## TASK DETAILS
Transcribe every record exactly, omitting none.

○ ○ ○ ○ ○ ○ ○

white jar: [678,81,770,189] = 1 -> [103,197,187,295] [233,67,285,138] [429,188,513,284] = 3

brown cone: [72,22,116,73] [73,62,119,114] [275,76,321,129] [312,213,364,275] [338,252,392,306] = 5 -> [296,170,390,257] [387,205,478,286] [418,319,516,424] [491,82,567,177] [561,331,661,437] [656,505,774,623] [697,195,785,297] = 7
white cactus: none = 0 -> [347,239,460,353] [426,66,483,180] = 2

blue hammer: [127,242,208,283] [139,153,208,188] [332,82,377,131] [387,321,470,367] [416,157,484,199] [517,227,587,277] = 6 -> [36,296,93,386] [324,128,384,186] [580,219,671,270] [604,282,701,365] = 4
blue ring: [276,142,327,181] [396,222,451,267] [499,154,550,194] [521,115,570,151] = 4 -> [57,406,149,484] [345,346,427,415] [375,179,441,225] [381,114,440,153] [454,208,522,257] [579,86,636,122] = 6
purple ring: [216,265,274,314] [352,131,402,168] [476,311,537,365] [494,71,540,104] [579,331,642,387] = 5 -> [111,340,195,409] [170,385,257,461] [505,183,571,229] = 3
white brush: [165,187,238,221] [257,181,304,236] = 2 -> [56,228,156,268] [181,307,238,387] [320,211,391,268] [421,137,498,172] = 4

○ ○ ○ ○ ○ ○ ○

## TASK RESULT
white jar: [678,81,770,189] = 1 -> [103,197,187,295] [233,67,285,138] [429,188,513,284] = 3

brown cone: [72,22,116,73] [73,62,119,114] [275,76,321,129] [312,213,364,275] [338,252,392,306] = 5 -> [296,170,390,257] [387,205,478,286] [418,319,516,424] [491,82,567,177] [561,331,661,437] [656,505,774,623] [697,195,785,297] = 7
white cactus: none = 0 -> [347,239,460,353] [426,66,483,180] = 2

blue hammer: [127,242,208,283] [139,153,208,188] [332,82,377,131] [387,321,470,367] [416,157,484,199] [517,227,587,277] = 6 -> [36,296,93,386] [324,128,384,186] [580,219,671,270] [604,282,701,365] = 4
blue ring: [276,142,327,181] [396,222,451,267] [499,154,550,194] [521,115,570,151] = 4 -> [57,406,149,484] [345,346,427,415] [375,179,441,225] [381,114,440,153] [454,208,522,257] [579,86,636,122] = 6
purple ring: [216,265,274,314] [352,131,402,168] [476,311,537,365] [494,71,540,104] [579,331,642,387] = 5 -> [111,340,195,409] [170,385,257,461] [505,183,571,229] = 3
white brush: [165,187,238,221] [257,181,304,236] = 2 -> [56,228,156,268] [181,307,238,387] [320,211,391,268] [421,137,498,172] = 4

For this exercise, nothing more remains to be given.